| Task objective |
Transcribe exactly the line that contains "The second view lost the Kochtopf/grau" and every line after it to the end of the entries, and nothing more.

[Saved entries]
::::::::::
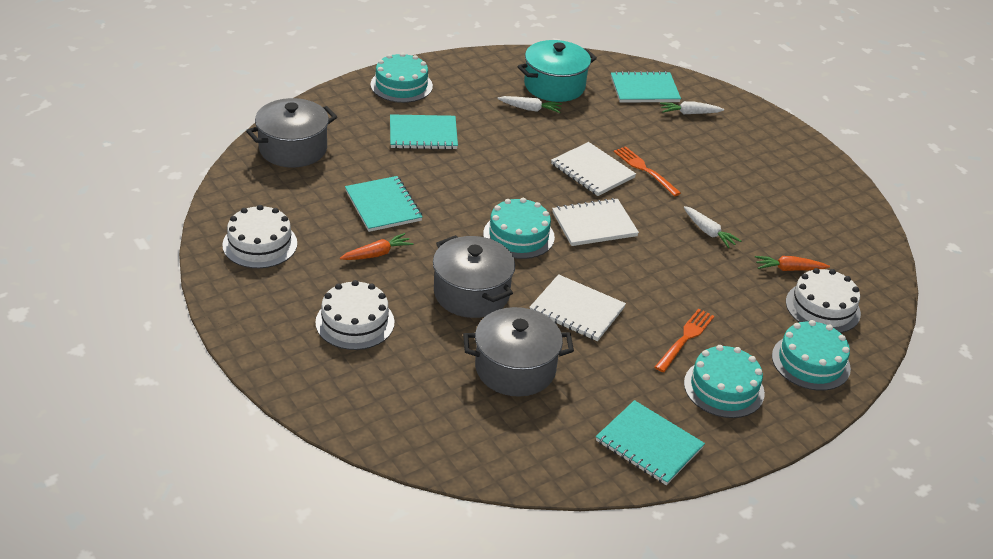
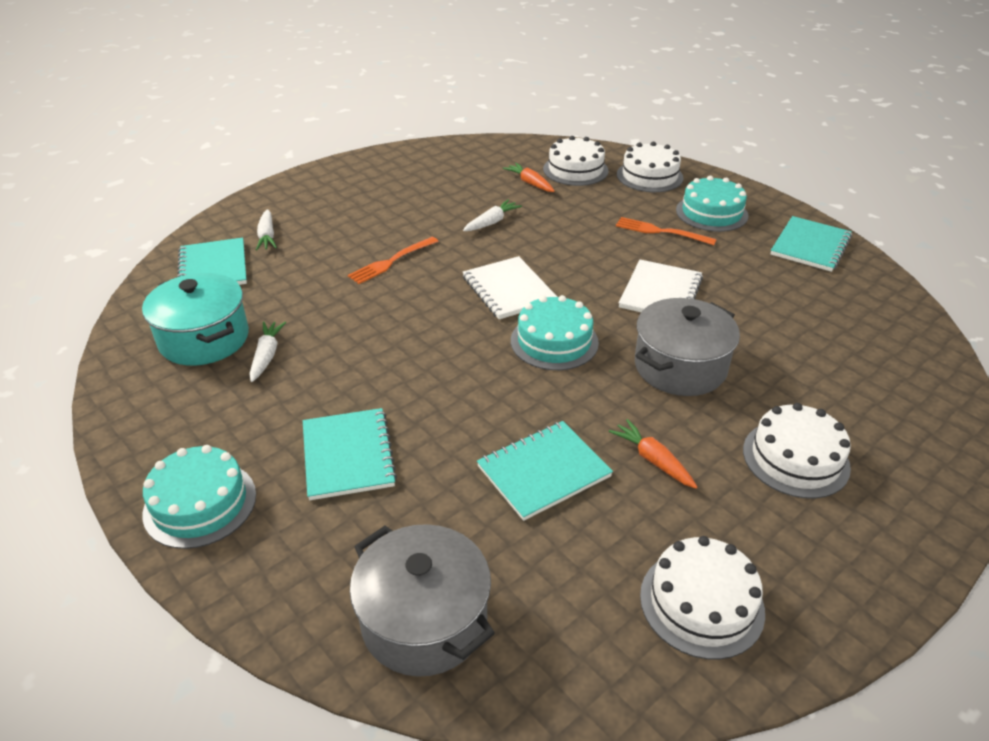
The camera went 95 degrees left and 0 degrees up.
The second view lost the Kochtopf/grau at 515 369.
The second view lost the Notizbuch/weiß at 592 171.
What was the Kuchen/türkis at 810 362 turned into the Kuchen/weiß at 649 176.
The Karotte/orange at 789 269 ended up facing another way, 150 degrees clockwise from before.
::::::::::
| Result of the exercise |
The second view lost the Kochtopf/grau at 515 369.
The second view lost the Notizbuch/weiß at 592 171.
What was the Kuchen/türkis at 810 362 turned into the Kuchen/weiß at 649 176.
The Karotte/orange at 789 269 ended up facing another way, 150 degrees clockwise from before.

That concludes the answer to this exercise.